GOAL OF THE EXERCISE ->
Filter these entries so that only lines with the word "button" remain.
*** AVAILABLE RECORDS
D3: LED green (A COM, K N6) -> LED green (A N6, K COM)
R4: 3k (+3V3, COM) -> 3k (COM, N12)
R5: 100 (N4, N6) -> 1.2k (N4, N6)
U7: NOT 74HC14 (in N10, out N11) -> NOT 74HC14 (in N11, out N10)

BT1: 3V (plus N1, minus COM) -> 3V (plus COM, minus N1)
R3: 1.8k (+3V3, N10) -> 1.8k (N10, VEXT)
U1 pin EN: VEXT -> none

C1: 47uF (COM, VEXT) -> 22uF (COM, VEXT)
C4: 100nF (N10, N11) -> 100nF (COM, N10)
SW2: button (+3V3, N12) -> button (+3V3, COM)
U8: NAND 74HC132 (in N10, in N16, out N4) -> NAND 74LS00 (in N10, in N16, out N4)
******
*** AVAILABLE RECORDS
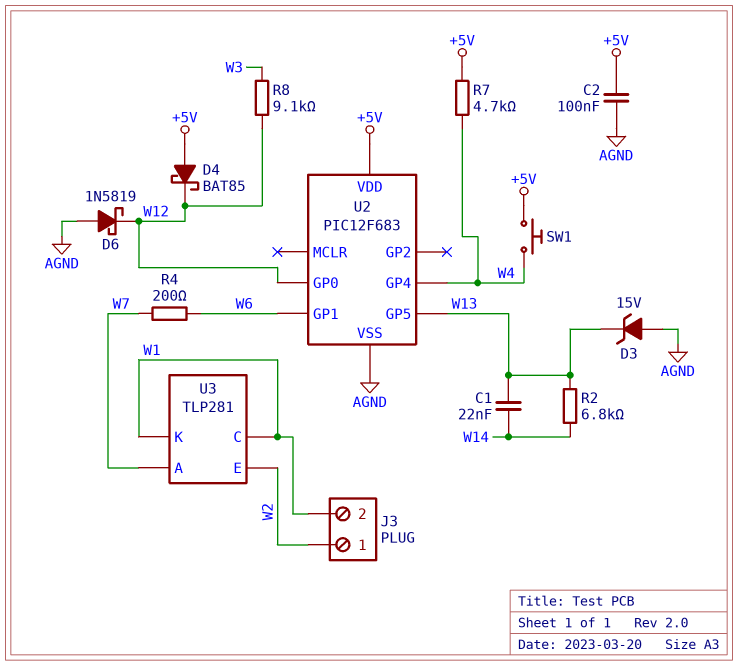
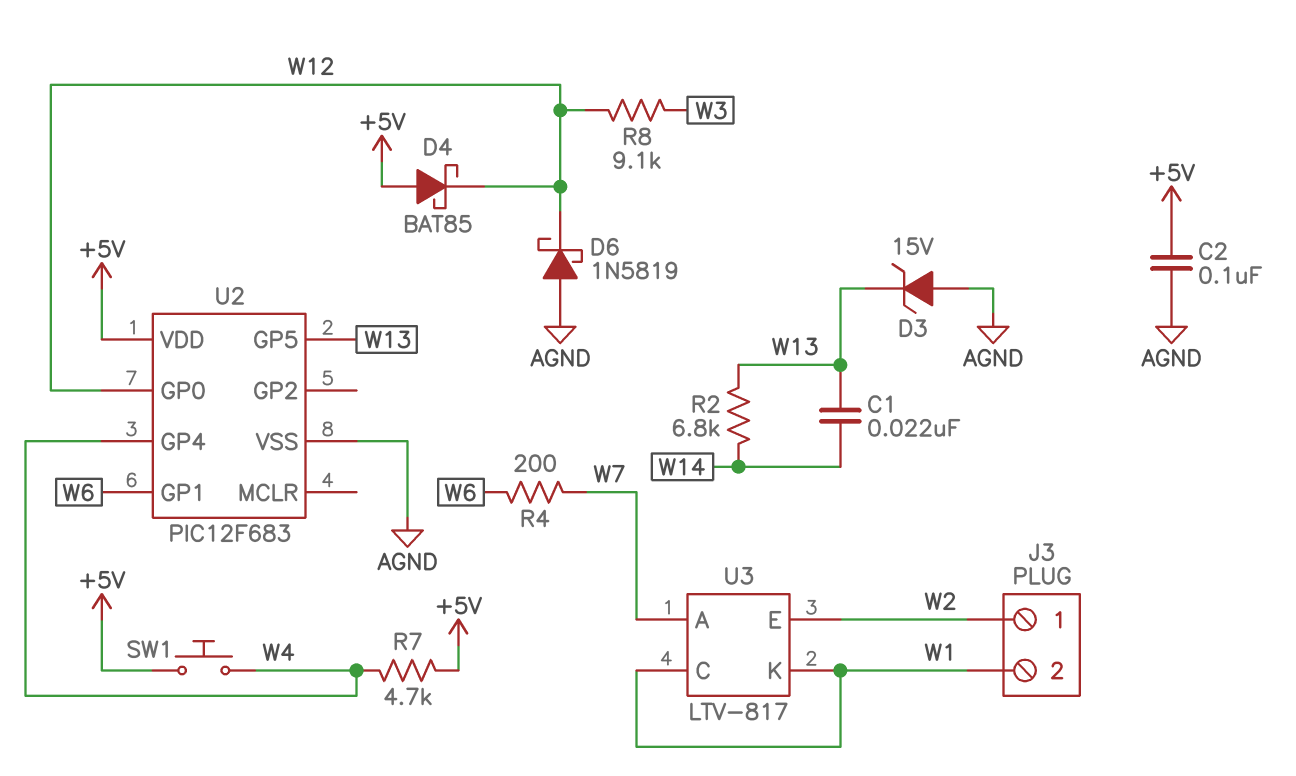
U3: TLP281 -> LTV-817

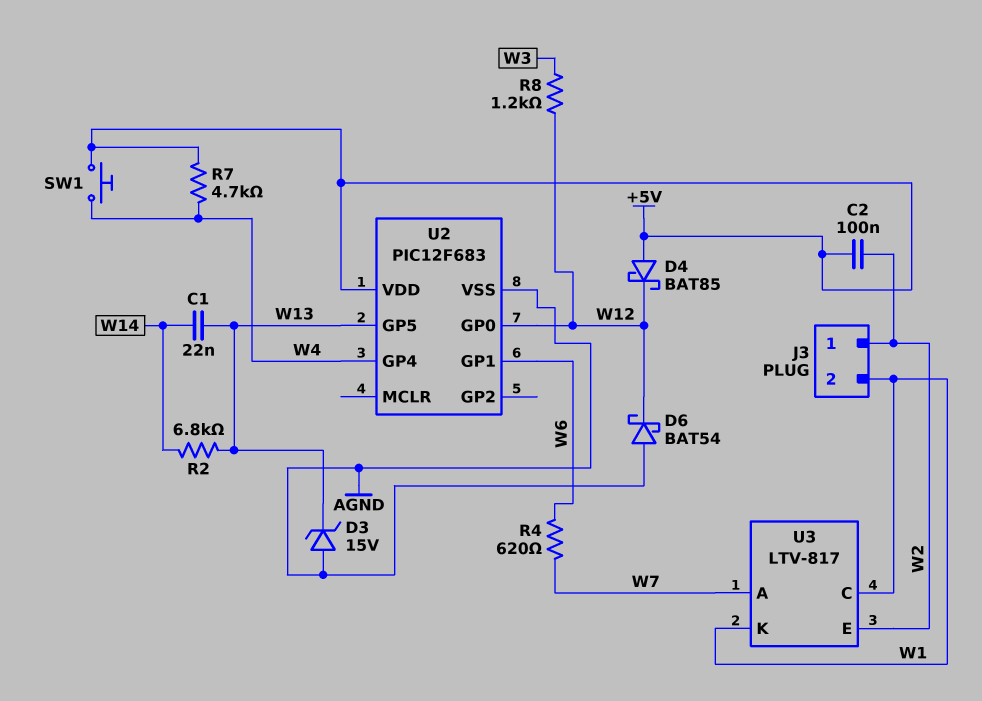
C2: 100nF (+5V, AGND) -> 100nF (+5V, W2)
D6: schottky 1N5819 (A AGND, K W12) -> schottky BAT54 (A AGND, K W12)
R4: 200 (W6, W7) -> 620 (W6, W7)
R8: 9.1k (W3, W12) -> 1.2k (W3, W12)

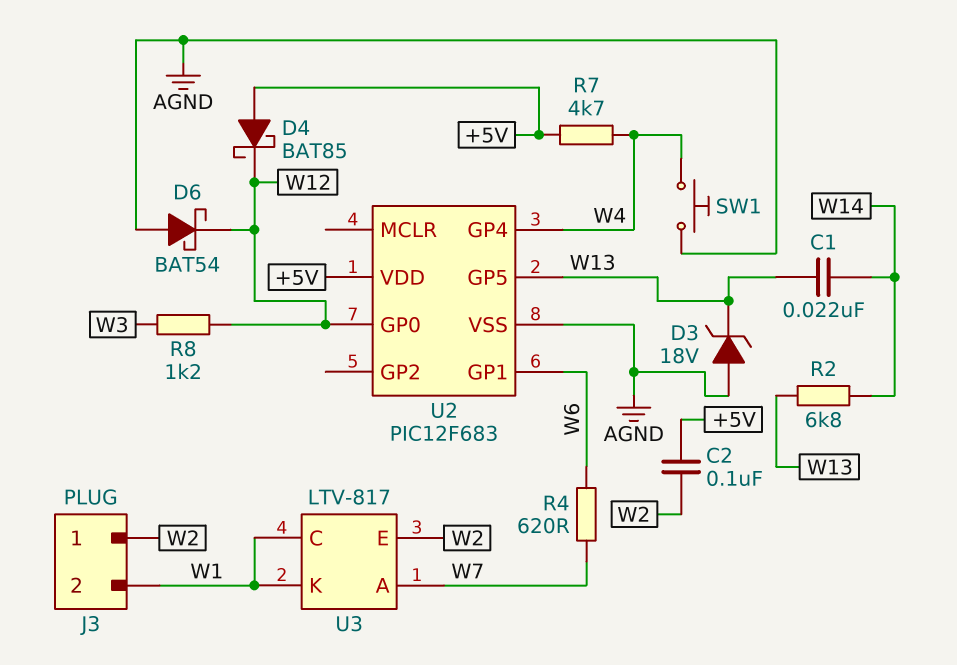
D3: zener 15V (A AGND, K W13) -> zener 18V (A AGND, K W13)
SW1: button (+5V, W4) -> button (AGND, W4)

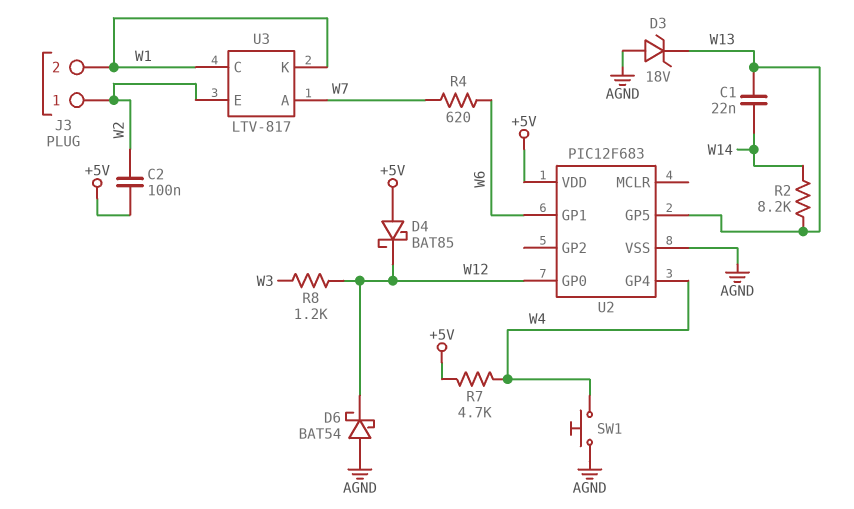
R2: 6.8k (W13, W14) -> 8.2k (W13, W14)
******
RESULT OF THE EXERCISE ->
SW2: button (+3V3, N12) -> button (+3V3, COM)
SW1: button (+5V, W4) -> button (AGND, W4)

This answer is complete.